What is being asked:
Count the lines in the records that contain the string "arco" and give only that number.

(Stored data entries)
** begin **

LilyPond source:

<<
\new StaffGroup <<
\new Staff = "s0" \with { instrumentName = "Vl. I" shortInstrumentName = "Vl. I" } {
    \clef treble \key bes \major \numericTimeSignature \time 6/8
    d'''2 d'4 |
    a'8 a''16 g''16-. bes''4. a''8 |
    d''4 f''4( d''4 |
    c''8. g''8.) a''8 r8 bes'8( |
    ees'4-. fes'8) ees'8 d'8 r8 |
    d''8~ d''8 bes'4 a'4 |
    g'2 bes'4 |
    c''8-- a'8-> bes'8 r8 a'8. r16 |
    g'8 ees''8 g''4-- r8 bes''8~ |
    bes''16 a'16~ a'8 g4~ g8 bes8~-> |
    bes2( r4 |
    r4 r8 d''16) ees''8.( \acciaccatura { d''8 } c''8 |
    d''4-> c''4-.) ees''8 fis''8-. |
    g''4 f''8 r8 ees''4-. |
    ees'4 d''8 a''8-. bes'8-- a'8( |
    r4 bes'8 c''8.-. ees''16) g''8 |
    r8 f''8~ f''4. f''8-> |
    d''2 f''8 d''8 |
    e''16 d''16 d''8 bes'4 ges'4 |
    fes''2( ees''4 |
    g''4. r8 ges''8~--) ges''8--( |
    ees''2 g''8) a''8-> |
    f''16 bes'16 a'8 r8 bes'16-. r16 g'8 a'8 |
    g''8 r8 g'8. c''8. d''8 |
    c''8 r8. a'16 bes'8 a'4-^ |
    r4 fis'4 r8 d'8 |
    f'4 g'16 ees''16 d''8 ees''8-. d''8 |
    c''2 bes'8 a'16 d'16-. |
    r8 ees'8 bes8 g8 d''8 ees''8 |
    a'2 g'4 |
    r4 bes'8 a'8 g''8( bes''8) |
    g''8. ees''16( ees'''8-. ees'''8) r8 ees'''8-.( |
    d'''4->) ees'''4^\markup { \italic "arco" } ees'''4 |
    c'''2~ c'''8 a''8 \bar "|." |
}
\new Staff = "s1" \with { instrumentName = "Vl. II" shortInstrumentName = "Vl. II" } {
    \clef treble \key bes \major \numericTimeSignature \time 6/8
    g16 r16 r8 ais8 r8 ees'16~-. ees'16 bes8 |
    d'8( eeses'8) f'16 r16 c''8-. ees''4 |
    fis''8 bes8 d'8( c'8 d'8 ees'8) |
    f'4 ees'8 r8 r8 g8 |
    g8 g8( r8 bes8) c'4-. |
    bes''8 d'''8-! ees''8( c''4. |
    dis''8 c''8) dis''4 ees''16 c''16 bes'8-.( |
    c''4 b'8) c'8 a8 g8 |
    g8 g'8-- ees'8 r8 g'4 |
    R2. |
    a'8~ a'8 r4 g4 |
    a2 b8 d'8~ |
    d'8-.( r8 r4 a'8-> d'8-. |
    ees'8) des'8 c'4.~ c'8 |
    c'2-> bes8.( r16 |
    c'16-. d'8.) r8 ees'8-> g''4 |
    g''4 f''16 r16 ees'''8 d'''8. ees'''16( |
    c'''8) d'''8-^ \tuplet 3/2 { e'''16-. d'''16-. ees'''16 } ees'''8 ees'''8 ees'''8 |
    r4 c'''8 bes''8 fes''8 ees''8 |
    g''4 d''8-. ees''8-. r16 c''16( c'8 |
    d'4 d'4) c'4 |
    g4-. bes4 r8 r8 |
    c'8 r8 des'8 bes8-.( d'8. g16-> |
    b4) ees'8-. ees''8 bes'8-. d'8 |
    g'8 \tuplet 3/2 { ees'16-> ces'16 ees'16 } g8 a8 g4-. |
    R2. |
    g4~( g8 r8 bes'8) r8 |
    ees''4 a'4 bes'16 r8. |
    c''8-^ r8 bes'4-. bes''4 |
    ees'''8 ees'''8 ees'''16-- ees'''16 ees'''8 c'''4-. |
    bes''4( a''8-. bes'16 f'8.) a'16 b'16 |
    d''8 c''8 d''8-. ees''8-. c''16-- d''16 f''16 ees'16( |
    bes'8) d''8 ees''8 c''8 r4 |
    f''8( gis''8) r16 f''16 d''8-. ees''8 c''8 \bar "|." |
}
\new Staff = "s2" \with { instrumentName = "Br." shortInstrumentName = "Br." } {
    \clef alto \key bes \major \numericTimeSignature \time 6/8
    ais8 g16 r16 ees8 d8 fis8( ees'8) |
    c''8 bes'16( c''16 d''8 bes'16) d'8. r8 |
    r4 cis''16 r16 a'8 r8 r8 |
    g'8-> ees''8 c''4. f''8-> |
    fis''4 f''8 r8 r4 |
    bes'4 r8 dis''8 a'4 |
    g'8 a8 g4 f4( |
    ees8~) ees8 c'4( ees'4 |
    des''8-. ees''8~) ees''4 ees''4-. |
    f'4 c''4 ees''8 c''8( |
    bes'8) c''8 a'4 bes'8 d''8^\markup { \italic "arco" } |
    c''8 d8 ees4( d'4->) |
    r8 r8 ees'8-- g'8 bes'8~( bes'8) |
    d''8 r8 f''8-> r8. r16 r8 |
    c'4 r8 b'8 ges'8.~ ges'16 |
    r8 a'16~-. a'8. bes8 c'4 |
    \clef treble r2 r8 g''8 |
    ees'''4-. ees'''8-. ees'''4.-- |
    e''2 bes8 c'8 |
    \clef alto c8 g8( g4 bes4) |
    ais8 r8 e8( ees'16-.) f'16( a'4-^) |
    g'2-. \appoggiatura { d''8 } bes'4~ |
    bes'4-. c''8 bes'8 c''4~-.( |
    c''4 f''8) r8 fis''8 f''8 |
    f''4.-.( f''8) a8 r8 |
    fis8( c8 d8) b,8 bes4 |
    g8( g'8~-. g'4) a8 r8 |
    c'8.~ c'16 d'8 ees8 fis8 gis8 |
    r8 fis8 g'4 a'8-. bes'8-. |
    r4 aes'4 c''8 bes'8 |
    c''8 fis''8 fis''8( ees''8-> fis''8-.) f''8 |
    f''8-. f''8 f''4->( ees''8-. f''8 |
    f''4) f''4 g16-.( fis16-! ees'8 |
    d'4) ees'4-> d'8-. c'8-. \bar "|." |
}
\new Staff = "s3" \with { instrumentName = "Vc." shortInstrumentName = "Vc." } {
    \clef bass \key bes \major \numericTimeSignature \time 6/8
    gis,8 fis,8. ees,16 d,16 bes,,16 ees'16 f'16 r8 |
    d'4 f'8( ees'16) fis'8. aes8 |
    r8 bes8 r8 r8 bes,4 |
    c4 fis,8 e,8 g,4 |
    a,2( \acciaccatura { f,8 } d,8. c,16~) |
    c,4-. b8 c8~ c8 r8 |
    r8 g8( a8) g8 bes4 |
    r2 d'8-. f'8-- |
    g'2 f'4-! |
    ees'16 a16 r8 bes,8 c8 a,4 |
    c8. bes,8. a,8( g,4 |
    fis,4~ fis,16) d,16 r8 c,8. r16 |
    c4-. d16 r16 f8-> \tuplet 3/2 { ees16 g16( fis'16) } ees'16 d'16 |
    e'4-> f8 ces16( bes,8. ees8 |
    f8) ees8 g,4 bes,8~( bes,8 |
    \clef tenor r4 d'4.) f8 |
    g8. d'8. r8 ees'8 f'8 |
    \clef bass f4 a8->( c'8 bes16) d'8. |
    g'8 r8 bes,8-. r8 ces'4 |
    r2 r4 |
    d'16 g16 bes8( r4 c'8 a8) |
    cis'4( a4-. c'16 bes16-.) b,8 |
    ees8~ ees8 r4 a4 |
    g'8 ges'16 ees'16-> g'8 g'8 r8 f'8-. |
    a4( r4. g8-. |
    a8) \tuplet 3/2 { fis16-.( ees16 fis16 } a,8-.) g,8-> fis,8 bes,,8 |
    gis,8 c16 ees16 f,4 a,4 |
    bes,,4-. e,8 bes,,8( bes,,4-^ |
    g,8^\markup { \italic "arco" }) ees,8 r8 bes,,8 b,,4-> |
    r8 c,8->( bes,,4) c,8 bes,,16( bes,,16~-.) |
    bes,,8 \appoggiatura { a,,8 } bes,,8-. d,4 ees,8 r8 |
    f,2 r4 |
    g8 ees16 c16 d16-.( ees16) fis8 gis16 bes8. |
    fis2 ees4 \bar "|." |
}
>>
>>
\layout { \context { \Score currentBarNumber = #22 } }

** end **

Answer in full:
3